### Problem description
Apart from the pictures, every line below is to be set down exactly.

Data entries
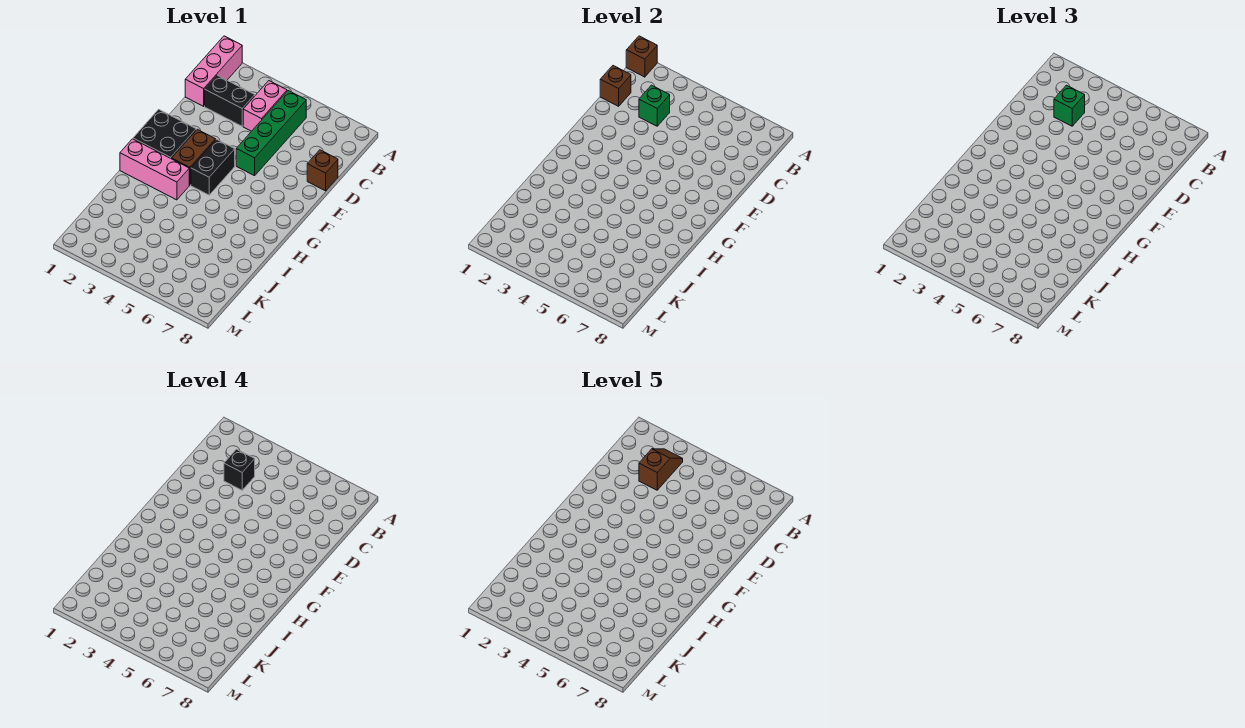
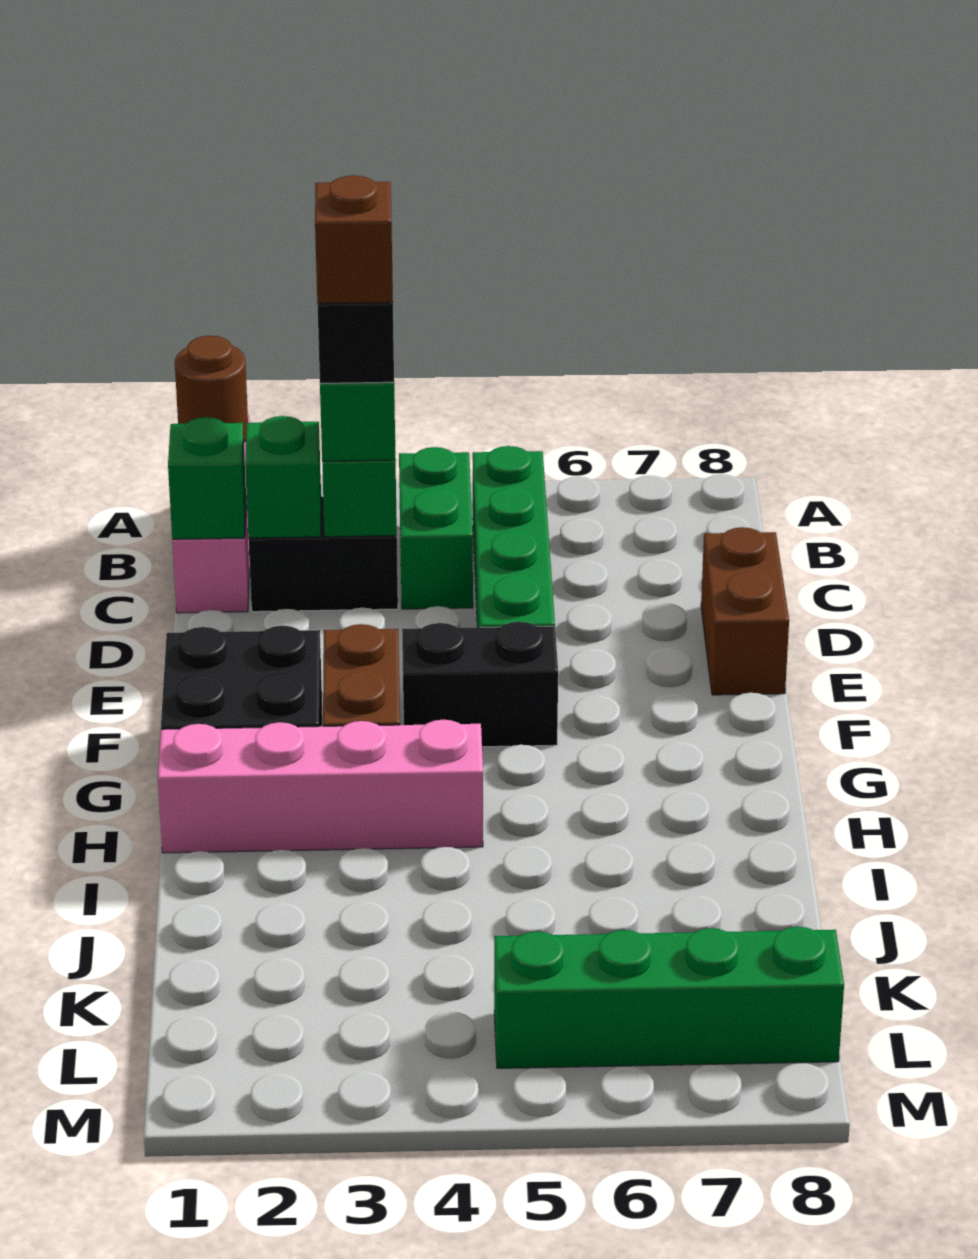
brown brick A1 level 2 -> brown round brick A1 level 2
pink brick B4:C4 level 1 -> green brick B4:C4 level 1
brown brick C1 level 2 -> green brick C1 level 2
none -> green brick C2 level 2
brown brick D8 level 1 -> brown brick D8:E8 level 1
black brick F4:G4 level 1 -> black brick F4:F5 level 1
pink brick H1:H3 level 1 -> pink brick H1:H4 level 1
none -> green brick L5:L8 level 1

### Answer for this exercise
brown brick A1 level 2 -> brown round brick A1 level 2
pink brick B4:C4 level 1 -> green brick B4:C4 level 1
brown brick C1 level 2 -> green brick C1 level 2
none -> green brick C2 level 2
brown brick D8 level 1 -> brown brick D8:E8 level 1
black brick F4:G4 level 1 -> black brick F4:F5 level 1
pink brick H1:H3 level 1 -> pink brick H1:H4 level 1
none -> green brick L5:L8 level 1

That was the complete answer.